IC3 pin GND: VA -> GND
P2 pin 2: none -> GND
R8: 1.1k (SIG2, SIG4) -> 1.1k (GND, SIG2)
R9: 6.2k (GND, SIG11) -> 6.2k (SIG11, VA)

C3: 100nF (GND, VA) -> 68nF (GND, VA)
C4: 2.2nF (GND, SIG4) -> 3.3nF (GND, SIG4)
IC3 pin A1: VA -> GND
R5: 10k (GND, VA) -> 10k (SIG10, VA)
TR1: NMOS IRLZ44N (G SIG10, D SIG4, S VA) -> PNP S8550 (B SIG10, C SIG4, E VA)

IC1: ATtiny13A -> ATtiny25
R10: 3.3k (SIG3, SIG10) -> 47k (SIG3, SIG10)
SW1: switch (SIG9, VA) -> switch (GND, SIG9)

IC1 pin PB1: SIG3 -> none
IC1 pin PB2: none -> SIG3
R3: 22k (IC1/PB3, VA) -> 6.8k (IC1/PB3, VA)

========

## [What needs to be done]
The expected result is every line from the material above that includes "none".

## [Finished task]
P2 pin 2: none -> GND
IC1 pin PB1: SIG3 -> none
IC1 pin PB2: none -> SIG3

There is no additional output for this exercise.